start EXTRACTED ENTRIES
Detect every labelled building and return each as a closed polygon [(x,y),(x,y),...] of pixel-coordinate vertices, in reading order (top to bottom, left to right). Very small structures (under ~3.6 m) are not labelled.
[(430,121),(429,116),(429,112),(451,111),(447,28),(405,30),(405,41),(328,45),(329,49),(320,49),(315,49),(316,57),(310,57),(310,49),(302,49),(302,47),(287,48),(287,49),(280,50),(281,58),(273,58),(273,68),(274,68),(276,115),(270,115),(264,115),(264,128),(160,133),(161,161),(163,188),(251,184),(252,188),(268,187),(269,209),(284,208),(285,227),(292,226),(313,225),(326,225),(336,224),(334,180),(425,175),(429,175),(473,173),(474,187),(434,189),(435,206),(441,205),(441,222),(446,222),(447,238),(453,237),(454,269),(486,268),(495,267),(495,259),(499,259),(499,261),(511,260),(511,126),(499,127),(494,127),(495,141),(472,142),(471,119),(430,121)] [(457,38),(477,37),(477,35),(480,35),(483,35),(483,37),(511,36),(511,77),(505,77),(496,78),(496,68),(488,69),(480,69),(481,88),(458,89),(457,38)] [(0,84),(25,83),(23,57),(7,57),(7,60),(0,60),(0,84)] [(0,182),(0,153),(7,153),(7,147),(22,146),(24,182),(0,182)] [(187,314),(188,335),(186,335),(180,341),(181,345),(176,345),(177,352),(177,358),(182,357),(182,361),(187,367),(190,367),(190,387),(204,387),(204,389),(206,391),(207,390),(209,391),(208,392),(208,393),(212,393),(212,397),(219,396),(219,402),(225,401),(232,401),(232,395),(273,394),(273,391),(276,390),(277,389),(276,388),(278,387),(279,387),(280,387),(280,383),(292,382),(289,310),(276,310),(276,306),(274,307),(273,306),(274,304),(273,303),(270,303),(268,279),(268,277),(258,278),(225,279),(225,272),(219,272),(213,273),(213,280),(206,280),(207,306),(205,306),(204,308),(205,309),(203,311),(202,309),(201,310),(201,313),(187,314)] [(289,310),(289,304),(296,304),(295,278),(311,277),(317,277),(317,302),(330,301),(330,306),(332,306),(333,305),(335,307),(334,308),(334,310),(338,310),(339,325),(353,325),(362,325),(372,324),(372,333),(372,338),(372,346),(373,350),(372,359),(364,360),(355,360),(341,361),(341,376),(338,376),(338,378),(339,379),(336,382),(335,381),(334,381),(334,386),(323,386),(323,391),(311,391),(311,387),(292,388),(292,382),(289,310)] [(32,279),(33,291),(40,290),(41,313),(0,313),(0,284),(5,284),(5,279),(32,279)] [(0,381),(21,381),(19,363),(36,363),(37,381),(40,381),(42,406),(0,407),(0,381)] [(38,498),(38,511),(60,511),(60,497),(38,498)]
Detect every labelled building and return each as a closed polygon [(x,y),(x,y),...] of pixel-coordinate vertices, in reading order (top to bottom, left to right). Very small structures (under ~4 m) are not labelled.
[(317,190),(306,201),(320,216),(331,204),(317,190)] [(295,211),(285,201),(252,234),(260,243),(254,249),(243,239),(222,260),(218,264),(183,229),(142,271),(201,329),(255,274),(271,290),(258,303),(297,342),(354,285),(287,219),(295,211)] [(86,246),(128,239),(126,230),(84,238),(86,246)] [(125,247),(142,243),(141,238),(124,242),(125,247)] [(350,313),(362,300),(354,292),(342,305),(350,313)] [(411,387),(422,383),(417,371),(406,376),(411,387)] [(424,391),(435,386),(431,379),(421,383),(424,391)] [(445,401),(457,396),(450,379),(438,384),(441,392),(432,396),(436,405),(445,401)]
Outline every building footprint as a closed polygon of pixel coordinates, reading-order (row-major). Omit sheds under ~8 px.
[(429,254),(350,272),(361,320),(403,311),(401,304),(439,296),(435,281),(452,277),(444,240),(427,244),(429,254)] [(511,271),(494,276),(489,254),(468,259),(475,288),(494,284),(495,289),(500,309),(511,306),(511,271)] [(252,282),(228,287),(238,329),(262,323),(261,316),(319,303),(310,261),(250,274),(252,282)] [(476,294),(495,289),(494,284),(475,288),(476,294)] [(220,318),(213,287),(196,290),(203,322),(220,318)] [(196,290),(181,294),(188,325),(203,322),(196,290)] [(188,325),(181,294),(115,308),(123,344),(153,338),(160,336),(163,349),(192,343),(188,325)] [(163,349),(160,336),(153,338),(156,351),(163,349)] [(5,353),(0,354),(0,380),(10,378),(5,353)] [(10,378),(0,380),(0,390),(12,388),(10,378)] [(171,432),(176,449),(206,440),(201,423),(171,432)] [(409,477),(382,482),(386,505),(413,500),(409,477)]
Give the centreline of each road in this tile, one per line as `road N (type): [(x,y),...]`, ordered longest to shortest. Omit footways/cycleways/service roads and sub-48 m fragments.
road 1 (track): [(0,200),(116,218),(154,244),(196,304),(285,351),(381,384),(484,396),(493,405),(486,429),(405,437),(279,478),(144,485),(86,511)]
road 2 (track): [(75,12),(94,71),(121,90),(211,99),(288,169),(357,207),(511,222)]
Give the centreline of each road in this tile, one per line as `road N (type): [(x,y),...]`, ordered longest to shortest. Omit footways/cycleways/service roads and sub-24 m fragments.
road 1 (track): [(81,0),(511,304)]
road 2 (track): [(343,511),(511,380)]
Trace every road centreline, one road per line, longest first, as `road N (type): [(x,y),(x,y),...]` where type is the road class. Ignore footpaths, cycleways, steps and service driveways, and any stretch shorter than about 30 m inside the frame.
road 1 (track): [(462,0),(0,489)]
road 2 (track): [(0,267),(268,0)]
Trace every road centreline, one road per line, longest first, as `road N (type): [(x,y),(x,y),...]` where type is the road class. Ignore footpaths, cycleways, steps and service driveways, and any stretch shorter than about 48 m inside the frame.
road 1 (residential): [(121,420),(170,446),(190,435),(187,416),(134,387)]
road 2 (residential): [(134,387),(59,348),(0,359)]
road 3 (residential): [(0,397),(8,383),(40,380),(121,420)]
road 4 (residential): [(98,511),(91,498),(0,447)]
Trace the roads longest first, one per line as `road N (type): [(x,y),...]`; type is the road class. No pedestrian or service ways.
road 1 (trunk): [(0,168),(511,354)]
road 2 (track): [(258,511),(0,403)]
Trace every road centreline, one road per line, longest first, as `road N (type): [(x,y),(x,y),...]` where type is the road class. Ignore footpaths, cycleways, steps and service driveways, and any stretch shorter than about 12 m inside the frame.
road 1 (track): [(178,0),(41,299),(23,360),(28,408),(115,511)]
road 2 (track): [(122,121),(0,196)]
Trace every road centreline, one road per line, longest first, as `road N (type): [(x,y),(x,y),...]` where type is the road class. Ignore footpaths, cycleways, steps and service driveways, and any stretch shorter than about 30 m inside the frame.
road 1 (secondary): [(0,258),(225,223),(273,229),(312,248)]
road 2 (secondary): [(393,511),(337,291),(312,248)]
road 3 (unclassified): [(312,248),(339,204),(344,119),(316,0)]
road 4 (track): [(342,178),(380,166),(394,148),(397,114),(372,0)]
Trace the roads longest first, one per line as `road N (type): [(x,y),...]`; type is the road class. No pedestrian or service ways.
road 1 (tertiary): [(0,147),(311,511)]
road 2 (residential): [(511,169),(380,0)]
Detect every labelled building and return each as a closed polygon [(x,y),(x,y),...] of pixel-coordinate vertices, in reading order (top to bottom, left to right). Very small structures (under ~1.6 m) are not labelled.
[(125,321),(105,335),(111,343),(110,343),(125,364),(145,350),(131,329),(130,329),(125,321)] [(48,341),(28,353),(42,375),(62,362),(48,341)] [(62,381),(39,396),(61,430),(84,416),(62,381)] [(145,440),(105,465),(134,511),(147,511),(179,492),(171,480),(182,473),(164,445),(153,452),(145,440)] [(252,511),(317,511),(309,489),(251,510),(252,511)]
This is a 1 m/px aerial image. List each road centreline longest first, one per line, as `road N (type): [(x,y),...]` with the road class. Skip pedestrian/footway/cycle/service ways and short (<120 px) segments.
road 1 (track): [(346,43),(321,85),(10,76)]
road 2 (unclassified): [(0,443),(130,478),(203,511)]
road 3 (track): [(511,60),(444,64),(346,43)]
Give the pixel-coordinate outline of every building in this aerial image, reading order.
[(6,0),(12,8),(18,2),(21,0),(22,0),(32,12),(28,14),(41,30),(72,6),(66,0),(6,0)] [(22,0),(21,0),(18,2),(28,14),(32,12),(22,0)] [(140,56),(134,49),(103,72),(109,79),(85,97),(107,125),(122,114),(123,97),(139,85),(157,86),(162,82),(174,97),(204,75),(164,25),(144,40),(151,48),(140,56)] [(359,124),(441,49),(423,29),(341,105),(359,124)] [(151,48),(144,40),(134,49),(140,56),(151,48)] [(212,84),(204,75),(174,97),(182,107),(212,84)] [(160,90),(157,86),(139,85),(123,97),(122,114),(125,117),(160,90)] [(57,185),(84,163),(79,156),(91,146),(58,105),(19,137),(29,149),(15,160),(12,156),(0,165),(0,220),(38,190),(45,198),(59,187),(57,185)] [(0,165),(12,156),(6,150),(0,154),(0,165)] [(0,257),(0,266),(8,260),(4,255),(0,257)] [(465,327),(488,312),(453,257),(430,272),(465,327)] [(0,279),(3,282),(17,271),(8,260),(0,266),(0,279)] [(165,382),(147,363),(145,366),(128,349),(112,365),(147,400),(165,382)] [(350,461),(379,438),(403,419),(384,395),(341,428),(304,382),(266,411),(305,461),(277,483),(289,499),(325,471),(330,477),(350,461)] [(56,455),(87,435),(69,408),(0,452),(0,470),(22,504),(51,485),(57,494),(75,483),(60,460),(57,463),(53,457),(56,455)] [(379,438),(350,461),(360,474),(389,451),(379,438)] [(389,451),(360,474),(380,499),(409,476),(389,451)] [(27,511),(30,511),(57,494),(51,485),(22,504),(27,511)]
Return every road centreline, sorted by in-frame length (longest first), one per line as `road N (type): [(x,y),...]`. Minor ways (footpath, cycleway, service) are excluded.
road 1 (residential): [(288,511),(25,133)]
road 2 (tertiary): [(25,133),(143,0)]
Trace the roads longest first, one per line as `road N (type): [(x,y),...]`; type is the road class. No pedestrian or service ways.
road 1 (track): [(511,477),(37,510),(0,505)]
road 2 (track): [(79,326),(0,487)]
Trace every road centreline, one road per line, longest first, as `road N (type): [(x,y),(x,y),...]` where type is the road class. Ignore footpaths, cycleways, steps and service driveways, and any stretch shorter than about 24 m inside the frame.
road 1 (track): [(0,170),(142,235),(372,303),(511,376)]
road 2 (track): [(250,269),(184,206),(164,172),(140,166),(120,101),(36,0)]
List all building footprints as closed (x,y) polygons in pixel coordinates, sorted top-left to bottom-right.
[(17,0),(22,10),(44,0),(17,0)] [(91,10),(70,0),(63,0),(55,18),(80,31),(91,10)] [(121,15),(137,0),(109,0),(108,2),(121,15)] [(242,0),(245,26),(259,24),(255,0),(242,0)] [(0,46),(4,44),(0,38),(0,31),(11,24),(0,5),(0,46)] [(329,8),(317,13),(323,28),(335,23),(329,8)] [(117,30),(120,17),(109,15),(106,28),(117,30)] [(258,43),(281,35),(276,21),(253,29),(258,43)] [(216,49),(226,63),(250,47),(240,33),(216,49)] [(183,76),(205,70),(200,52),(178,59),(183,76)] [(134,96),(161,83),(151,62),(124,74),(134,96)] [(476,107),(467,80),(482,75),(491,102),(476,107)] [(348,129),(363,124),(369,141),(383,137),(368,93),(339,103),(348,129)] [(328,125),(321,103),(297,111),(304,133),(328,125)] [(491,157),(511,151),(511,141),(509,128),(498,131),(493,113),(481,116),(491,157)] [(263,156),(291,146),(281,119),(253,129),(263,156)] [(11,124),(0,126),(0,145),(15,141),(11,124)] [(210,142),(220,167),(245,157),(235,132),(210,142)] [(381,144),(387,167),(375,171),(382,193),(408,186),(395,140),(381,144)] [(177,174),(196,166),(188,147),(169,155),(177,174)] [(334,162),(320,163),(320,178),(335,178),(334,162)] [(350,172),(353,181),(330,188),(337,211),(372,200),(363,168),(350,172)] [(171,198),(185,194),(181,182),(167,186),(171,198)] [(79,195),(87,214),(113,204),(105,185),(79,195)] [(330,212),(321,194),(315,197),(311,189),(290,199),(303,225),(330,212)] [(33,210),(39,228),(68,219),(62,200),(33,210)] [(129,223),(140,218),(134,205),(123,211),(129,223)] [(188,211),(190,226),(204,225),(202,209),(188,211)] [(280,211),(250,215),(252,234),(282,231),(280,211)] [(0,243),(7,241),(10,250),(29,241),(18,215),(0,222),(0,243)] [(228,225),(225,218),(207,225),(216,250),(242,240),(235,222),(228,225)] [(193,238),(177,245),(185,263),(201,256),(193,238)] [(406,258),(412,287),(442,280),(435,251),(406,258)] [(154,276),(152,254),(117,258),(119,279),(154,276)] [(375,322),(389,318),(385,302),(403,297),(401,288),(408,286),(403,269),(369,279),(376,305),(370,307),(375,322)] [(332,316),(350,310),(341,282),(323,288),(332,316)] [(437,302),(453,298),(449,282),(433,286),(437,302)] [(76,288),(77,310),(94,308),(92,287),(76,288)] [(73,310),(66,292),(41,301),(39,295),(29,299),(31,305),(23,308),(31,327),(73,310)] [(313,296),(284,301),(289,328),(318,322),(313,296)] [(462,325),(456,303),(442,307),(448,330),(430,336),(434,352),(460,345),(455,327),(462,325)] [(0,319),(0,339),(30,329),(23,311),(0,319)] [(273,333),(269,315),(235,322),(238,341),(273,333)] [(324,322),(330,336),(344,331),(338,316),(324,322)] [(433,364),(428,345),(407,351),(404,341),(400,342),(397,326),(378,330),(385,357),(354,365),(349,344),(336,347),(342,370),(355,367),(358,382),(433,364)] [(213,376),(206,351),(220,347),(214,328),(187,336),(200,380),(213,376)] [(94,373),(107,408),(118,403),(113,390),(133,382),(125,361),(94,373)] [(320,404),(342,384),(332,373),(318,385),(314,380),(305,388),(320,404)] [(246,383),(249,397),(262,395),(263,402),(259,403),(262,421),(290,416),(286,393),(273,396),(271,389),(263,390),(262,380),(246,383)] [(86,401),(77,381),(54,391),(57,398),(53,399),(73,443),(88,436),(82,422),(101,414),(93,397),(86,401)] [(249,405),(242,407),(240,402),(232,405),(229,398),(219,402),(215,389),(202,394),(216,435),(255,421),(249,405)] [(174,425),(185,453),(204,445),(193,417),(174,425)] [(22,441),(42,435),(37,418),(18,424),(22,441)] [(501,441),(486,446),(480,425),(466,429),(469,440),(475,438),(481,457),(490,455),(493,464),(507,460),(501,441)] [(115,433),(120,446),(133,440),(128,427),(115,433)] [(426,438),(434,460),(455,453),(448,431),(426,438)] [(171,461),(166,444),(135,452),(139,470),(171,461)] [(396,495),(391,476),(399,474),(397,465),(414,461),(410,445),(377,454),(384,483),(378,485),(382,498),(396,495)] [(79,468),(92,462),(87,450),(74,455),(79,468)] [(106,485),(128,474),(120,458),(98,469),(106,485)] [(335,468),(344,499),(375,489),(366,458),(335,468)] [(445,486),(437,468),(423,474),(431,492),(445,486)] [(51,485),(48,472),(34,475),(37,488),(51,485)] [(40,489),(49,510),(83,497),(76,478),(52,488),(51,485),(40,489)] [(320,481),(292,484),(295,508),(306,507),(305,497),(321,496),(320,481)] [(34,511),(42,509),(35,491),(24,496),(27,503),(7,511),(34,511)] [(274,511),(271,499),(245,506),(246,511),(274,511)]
end EXTRACTED ENTRIES
Return each line of the records that contains the string "coordinates". Case counts.

Outline every building footprint as a closed polygon of pixel coordinates, reading-order (row-major). Omit sheds under ~8 px.
List all building footprints as closed (x,y) polygons in pixel coordinates, sorted top-left to bottom-right.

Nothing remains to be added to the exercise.